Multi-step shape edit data
============================================================
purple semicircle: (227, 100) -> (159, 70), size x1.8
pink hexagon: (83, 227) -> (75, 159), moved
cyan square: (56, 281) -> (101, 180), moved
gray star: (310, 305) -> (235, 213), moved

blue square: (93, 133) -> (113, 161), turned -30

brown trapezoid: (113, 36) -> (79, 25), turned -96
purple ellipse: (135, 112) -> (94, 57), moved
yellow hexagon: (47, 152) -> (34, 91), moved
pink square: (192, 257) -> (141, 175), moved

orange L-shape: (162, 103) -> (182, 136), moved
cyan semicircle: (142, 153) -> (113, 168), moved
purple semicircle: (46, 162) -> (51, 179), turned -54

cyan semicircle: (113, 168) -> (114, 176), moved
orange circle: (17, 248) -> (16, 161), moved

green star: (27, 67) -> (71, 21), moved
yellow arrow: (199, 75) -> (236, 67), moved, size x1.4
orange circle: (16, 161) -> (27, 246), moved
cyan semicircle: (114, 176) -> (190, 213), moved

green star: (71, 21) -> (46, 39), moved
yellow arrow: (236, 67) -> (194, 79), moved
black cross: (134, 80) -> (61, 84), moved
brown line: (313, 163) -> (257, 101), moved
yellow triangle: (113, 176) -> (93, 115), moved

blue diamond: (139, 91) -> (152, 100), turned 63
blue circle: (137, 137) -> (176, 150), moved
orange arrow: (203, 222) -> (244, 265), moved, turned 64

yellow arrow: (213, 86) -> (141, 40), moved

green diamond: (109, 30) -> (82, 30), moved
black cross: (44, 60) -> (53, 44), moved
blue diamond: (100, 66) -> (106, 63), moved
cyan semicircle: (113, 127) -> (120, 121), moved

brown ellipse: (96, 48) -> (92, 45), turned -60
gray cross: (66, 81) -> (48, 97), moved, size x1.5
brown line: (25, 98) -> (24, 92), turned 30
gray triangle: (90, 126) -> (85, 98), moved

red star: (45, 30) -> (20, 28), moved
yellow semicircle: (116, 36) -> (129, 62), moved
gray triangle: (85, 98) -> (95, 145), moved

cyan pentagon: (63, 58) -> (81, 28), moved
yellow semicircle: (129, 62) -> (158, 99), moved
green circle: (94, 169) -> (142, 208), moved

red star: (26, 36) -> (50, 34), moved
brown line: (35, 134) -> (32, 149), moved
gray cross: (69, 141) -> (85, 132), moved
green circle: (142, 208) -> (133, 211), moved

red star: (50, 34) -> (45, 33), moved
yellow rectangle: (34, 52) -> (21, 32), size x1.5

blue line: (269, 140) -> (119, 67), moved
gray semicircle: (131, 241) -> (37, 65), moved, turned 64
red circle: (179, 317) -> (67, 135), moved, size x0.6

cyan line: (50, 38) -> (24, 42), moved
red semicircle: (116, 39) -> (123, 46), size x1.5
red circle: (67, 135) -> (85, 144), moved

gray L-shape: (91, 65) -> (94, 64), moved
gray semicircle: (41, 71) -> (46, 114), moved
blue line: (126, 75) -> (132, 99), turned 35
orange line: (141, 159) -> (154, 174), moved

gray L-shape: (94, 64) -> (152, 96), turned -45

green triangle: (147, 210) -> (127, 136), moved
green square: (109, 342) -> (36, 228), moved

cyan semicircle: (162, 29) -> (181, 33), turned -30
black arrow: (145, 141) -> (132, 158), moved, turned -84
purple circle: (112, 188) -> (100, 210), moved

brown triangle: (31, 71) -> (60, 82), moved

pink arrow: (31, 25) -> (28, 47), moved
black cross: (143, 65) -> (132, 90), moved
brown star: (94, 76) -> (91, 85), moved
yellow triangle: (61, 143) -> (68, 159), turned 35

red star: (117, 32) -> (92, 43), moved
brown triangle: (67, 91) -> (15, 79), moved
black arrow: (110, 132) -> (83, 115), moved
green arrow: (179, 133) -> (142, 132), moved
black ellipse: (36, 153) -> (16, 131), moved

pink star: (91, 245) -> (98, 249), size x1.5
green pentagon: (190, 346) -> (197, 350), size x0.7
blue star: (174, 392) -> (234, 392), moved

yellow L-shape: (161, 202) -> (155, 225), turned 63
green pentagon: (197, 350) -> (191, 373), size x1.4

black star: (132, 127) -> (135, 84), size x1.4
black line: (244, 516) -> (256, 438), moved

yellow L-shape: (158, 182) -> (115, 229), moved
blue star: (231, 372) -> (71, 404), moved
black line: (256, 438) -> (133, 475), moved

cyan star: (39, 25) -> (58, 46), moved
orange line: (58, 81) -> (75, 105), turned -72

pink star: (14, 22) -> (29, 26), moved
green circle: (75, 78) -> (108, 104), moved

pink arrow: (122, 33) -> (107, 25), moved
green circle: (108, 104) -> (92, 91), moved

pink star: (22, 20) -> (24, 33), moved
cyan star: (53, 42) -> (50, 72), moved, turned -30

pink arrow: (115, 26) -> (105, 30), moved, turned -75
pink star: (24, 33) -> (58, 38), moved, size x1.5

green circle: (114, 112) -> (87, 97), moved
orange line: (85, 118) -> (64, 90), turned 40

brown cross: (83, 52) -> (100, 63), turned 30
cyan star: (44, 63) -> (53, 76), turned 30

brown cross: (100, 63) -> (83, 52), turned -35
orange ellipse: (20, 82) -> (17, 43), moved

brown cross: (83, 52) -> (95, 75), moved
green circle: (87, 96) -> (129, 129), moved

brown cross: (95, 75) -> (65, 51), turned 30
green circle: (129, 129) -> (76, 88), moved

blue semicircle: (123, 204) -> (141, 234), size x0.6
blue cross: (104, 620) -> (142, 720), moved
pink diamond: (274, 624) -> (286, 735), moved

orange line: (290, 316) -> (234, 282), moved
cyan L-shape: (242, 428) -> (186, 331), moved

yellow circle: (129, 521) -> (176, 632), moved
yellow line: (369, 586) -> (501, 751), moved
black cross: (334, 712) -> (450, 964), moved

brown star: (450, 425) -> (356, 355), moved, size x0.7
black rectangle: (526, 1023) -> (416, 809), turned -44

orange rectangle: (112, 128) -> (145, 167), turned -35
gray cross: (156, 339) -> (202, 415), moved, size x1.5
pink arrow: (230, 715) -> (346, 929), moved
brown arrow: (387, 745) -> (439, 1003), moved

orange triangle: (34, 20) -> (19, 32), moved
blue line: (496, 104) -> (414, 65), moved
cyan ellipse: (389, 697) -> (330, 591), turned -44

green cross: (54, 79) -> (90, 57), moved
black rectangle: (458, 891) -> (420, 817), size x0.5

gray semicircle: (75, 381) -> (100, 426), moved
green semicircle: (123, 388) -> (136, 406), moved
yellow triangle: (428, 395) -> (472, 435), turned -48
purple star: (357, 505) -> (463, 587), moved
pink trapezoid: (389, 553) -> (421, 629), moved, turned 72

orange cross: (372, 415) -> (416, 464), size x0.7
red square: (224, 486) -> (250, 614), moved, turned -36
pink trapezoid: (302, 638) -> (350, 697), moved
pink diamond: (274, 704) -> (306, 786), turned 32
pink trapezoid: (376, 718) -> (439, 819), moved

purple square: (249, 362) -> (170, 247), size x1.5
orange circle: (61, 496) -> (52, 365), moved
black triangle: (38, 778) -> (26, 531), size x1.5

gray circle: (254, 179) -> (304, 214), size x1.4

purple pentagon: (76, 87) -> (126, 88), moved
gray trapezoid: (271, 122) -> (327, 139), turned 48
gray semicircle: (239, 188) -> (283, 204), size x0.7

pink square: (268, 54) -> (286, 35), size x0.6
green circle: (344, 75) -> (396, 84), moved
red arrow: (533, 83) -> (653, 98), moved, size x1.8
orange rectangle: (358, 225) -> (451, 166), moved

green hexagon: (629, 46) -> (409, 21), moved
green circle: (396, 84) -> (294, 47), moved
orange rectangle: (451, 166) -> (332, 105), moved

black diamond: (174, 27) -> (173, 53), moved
============================================================
> To do
Where a line above contains the word "blue", copy that line.

> Response below
blue square: (93, 133) -> (113, 161), turned -30
blue diamond: (139, 91) -> (152, 100), turned 63
blue circle: (137, 137) -> (176, 150), moved
blue diamond: (100, 66) -> (106, 63), moved
blue line: (269, 140) -> (119, 67), moved
blue line: (126, 75) -> (132, 99), turned 35
blue star: (174, 392) -> (234, 392), moved
blue star: (231, 372) -> (71, 404), moved
blue semicircle: (123, 204) -> (141, 234), size x0.6
blue cross: (104, 620) -> (142, 720), moved
blue line: (496, 104) -> (414, 65), moved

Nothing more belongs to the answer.